DATA SECTION =>
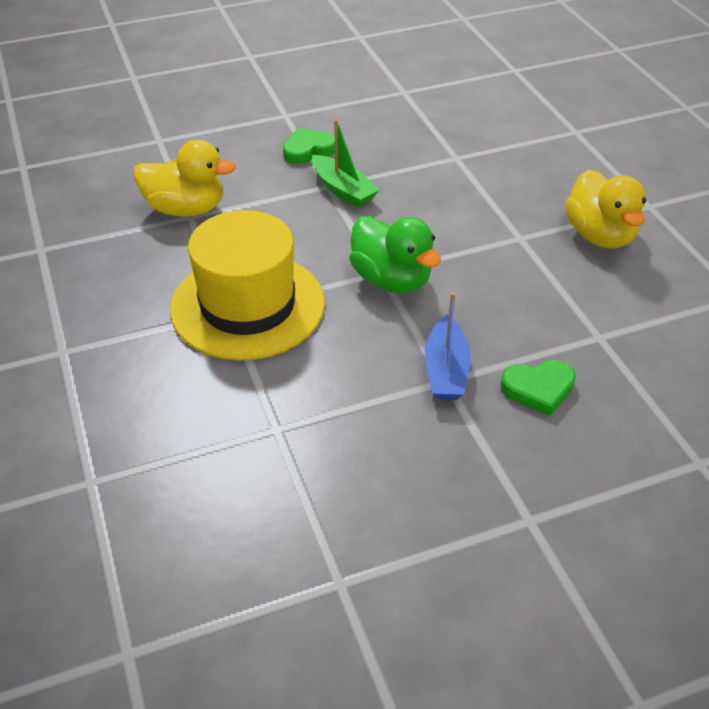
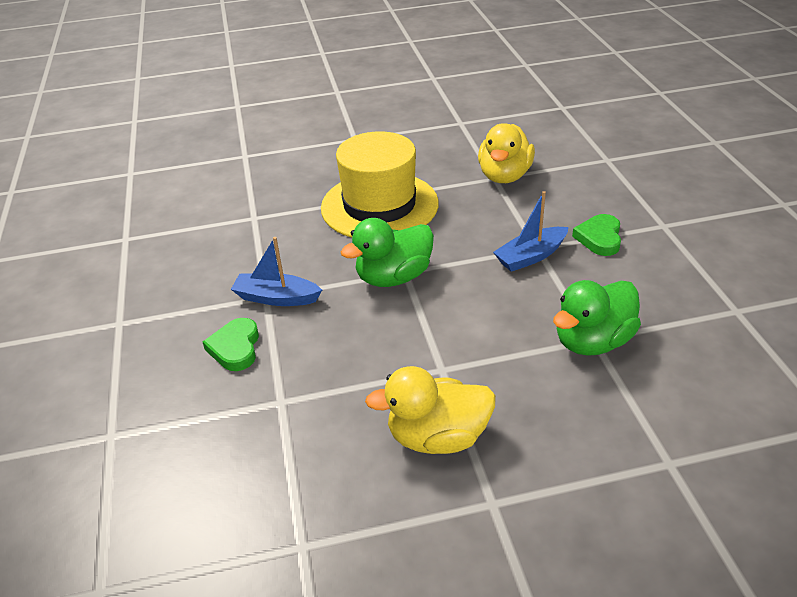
camera: 100 degrees right, 5 degrees down
(308, 150) = (599, 238): green heart -> green heart turned 150 degrees counterclockwise
(343, 190) = (530, 256): green boat -> blue boat
(459, 158) = (592, 341): none -> green duck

EXERCISE REQUIREMENTS => The lines to quote run from the one containing "(308, 150) = (599, 238): green" through the final line of the material above; please give them exactly, both ends included, and nothing else.

YOUR SOLUTION =>
(308, 150) = (599, 238): green heart -> green heart turned 150 degrees counterclockwise
(343, 190) = (530, 256): green boat -> blue boat
(459, 158) = (592, 341): none -> green duck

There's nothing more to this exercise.